(Materials provided Opens)
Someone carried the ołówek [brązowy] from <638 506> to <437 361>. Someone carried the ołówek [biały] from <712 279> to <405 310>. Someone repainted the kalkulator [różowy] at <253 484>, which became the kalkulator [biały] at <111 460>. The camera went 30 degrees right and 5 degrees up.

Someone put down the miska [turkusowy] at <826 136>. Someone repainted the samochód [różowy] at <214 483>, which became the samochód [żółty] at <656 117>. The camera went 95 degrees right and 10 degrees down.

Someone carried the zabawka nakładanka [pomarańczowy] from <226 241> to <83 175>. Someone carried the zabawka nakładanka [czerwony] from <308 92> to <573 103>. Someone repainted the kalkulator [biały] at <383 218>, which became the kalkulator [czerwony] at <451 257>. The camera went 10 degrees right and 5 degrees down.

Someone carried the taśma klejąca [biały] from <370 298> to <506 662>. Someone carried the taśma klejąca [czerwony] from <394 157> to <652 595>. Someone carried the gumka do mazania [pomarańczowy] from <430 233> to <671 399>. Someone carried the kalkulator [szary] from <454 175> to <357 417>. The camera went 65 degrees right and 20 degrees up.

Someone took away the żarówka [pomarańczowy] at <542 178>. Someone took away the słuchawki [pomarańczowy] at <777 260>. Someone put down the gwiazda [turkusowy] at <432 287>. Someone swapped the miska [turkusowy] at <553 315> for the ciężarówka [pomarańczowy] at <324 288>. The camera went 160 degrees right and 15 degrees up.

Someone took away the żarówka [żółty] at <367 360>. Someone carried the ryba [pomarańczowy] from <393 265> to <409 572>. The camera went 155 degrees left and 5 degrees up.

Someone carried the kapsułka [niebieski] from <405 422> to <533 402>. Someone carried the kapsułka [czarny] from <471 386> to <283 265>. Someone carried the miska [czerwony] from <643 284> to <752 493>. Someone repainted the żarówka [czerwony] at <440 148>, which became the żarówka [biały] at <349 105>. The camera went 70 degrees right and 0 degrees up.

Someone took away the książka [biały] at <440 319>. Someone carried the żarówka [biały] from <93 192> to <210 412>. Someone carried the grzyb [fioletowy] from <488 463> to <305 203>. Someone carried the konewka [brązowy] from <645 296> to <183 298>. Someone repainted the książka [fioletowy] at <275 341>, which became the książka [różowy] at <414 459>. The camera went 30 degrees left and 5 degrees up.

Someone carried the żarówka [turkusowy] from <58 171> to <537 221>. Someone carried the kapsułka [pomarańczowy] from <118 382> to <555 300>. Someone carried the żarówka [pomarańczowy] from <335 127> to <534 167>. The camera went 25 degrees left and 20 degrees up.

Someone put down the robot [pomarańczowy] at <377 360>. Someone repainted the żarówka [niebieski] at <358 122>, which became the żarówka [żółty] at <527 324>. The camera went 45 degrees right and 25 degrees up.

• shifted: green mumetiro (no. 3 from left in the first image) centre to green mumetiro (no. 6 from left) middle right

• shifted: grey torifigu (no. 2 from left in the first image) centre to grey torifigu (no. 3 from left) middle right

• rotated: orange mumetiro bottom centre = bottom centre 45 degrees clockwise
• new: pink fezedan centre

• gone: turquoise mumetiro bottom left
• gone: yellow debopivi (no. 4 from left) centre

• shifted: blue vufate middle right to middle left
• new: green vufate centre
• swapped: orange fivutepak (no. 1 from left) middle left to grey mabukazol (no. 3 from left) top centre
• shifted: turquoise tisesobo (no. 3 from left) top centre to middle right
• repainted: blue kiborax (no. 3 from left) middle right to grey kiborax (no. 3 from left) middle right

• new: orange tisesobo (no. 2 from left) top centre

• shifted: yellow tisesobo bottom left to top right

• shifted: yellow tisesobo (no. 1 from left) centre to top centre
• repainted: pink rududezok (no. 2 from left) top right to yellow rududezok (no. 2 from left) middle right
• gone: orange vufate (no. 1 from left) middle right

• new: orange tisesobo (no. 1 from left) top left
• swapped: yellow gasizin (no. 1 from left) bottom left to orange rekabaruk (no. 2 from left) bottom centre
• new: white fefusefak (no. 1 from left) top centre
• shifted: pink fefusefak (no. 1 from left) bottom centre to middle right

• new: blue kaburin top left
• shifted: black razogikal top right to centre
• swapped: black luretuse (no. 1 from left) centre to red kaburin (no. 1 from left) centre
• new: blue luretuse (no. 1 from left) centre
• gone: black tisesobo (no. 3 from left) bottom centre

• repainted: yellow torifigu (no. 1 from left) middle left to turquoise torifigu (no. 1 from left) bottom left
(Materials provided Closes)
Task directions: Restate the listing word for word.

Reply to the exercise:
Someone carried the ołówek [brązowy] from <638 506> to <437 361>. Someone carried the ołówek [biały] from <712 279> to <405 310>. Someone repainted the kalkulator [różowy] at <253 484>, which became the kalkulator [biały] at <111 460>. The camera went 30 degrees right and 5 degrees up.

Someone put down the miska [turkusowy] at <826 136>. Someone repainted the samochód [różowy] at <214 483>, which became the samochód [żółty] at <656 117>. The camera went 95 degrees right and 10 degrees down.

Someone carried the zabawka nakładanka [pomarańczowy] from <226 241> to <83 175>. Someone carried the zabawka nakładanka [czerwony] from <308 92> to <573 103>. Someone repainted the kalkulator [biały] at <383 218>, which became the kalkulator [czerwony] at <451 257>. The camera went 10 degrees right and 5 degrees down.

Someone carried the taśma klejąca [biały] from <370 298> to <506 662>. Someone carried the taśma klejąca [czerwony] from <394 157> to <652 595>. Someone carried the gumka do mazania [pomarańczowy] from <430 233> to <671 399>. Someone carried the kalkulator [szary] from <454 175> to <357 417>. The camera went 65 degrees right and 20 degrees up.

Someone took away the żarówka [pomarańczowy] at <542 178>. Someone took away the słuchawki [pomarańczowy] at <777 260>. Someone put down the gwiazda [turkusowy] at <432 287>. Someone swapped the miska [turkusowy] at <553 315> for the ciężarówka [pomarańczowy] at <324 288>. The camera went 160 degrees right and 15 degrees up.

Someone took away the żarówka [żółty] at <367 360>. Someone carried the ryba [pomarańczowy] from <393 265> to <409 572>. The camera went 155 degrees left and 5 degrees up.

Someone carried the kapsułka [niebieski] from <405 422> to <533 402>. Someone carried the kapsułka [czarny] from <471 386> to <283 265>. Someone carried the miska [czerwony] from <643 284> to <752 493>. Someone repainted the żarówka [czerwony] at <440 148>, which became the żarówka [biały] at <349 105>. The camera went 70 degrees right and 0 degrees up.

Someone took away the książka [biały] at <440 319>. Someone carried the żarówka [biały] from <93 192> to <210 412>. Someone carried the grzyb [fioletowy] from <488 463> to <305 203>. Someone carried the konewka [brązowy] from <645 296> to <183 298>. Someone repainted the książka [fioletowy] at <275 341>, which became the książka [różowy] at <414 459>. The camera went 30 degrees left and 5 degrees up.

Someone carried the żarówka [turkusowy] from <58 171> to <537 221>. Someone carried the kapsułka [pomarańczowy] from <118 382> to <555 300>. Someone carried the żarówka [pomarańczowy] from <335 127> to <534 167>. The camera went 25 degrees left and 20 degrees up.

Someone put down the robot [pomarańczowy] at <377 360>. Someone repainted the żarówka [niebieski] at <358 122>, which became the żarówka [żółty] at <527 324>. The camera went 45 degrees right and 25 degrees up.

• shifted: green mumetiro (no. 3 from left in the first image) centre to green mumetiro (no. 6 from left) middle right

• shifted: grey torifigu (no. 2 from left in the first image) centre to grey torifigu (no. 3 from left) middle right

• rotated: orange mumetiro bottom centre = bottom centre 45 degrees clockwise
• new: pink fezedan centre

• gone: turquoise mumetiro bottom left
• gone: yellow debopivi (no. 4 from left) centre

• shifted: blue vufate middle right to middle left
• new: green vufate centre
• swapped: orange fivutepak (no. 1 from left) middle left to grey mabukazol (no. 3 from left) top centre
• shifted: turquoise tisesobo (no. 3 from left) top centre to middle right
• repainted: blue kiborax (no. 3 from left) middle right to grey kiborax (no. 3 from left) middle right

• new: orange tisesobo (no. 2 from left) top centre

• shifted: yellow tisesobo bottom left to top right

• shifted: yellow tisesobo (no. 1 from left) centre to top centre
• repainted: pink rududezok (no. 2 from left) top right to yellow rududezok (no. 2 from left) middle right
• gone: orange vufate (no. 1 from left) middle right

• new: orange tisesobo (no. 1 from left) top left
• swapped: yellow gasizin (no. 1 from left) bottom left to orange rekabaruk (no. 2 from left) bottom centre
• new: white fefusefak (no. 1 from left) top centre
• shifted: pink fefusefak (no. 1 from left) bottom centre to middle right

• new: blue kaburin top left
• shifted: black razogikal top right to centre
• swapped: black luretuse (no. 1 from left) centre to red kaburin (no. 1 from left) centre
• new: blue luretuse (no. 1 from left) centre
• gone: black tisesobo (no. 3 from left) bottom centre

• repainted: yellow torifigu (no. 1 from left) middle left to turquoise torifigu (no. 1 from left) bottom left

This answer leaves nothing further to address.